● **Source material**:
Segment Open

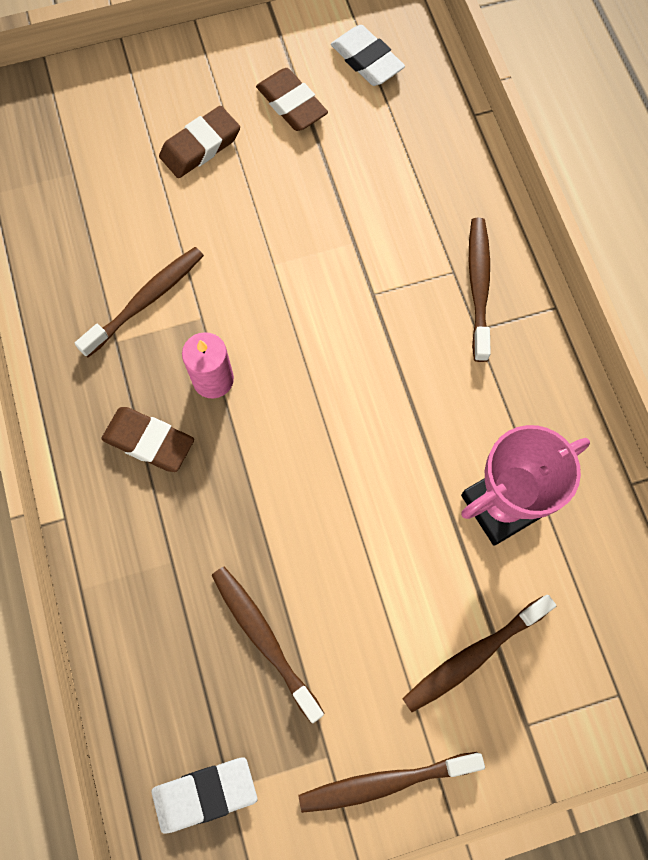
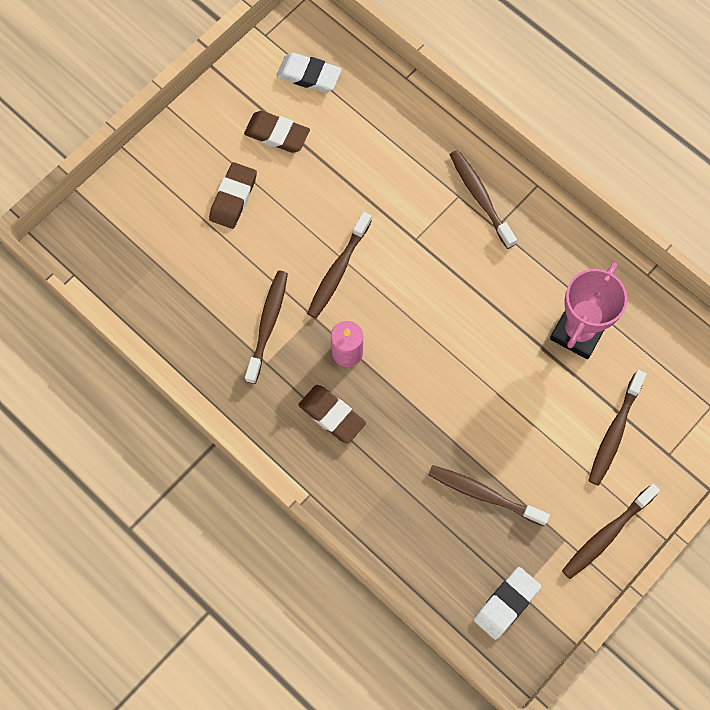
camera: 30 degrees left, 0 degrees up
brown eraser [101,407,194,472] -> brown eraser turned 45 degrees clockwise [298,385,366,444]
none -> brown toothbrush [307,212,372,318]

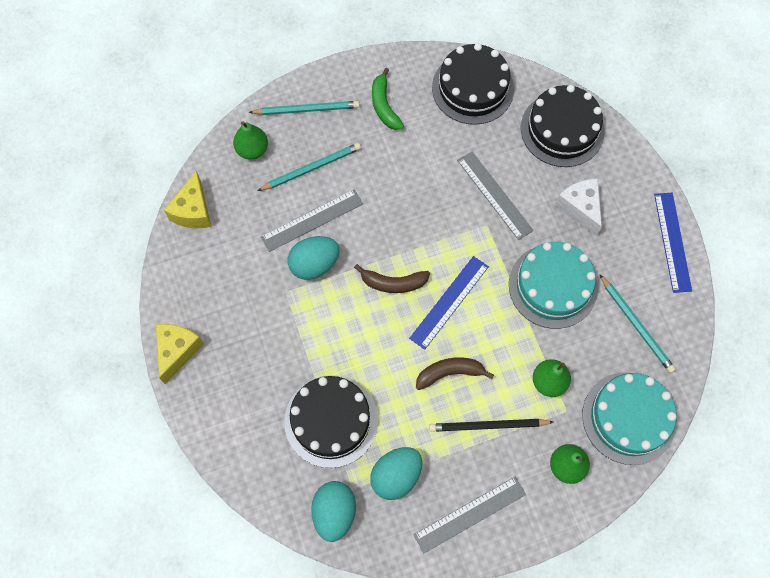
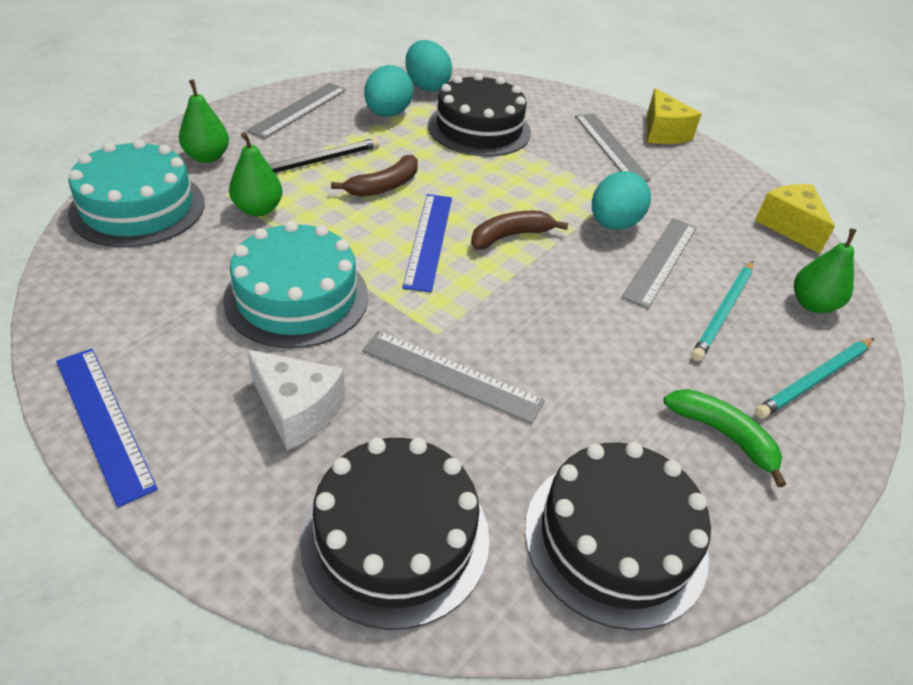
camera: 145 degrees right, 25 degrees down
turquoise pencil [599,274,676,373] -> none
none -> grey ruler [575,114,651,181]

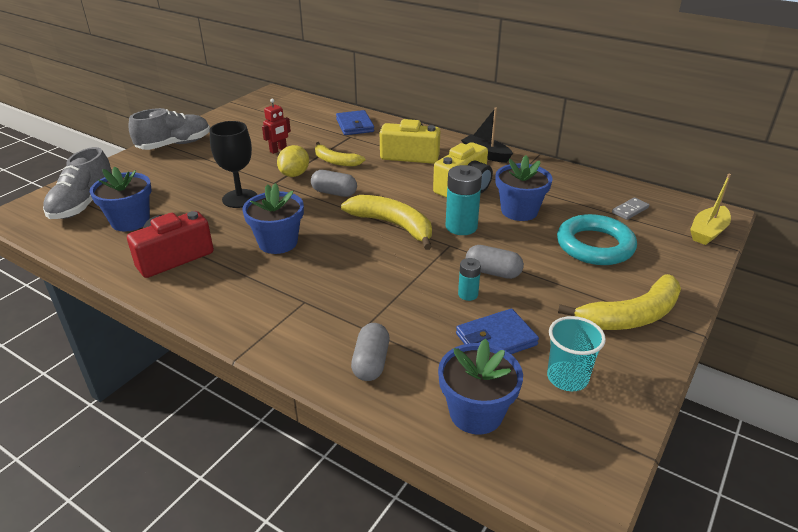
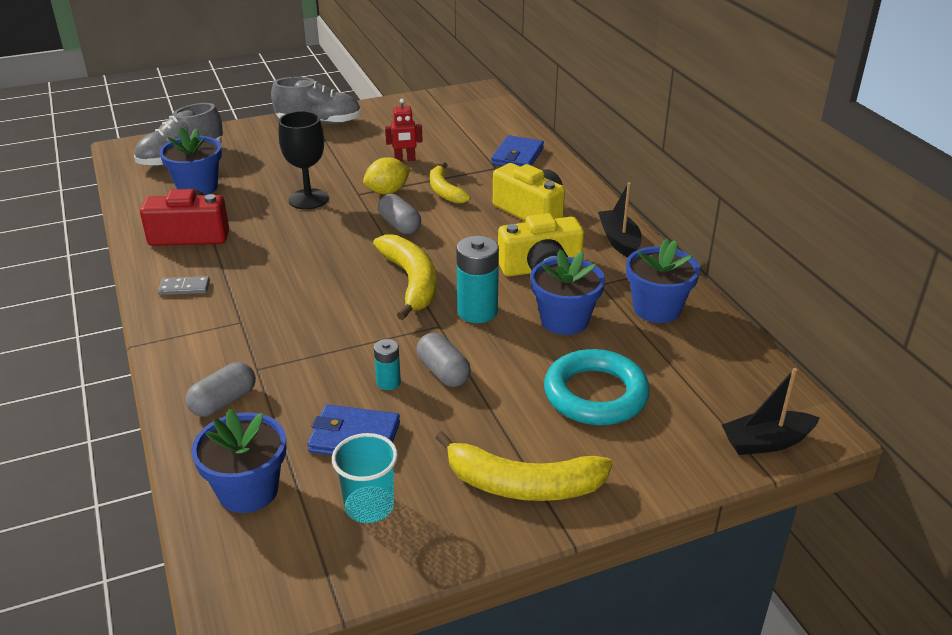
camera: 35 degrees right, 0 degrees up
blue flower pot [242,183,304,254] -> blue flower pot moved to [626,238,700,323]
grey domino [612,197,649,220] -> grey domino moved to [158,276,210,295]
yellow boat [690,174,731,245] -> black boat [722,368,820,455]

Segment Closed

● **Exercise**: Every entry above should be restated word for word, with the images left out.

● **Task output**:
camera: 30 degrees left, 0 degrees up
brown eraser [101,407,194,472] -> brown eraser turned 45 degrees clockwise [298,385,366,444]
none -> brown toothbrush [307,212,372,318]

camera: 145 degrees right, 25 degrees down
turquoise pencil [599,274,676,373] -> none
none -> grey ruler [575,114,651,181]

camera: 35 degrees right, 0 degrees up
blue flower pot [242,183,304,254] -> blue flower pot moved to [626,238,700,323]
grey domino [612,197,649,220] -> grey domino moved to [158,276,210,295]
yellow boat [690,174,731,245] -> black boat [722,368,820,455]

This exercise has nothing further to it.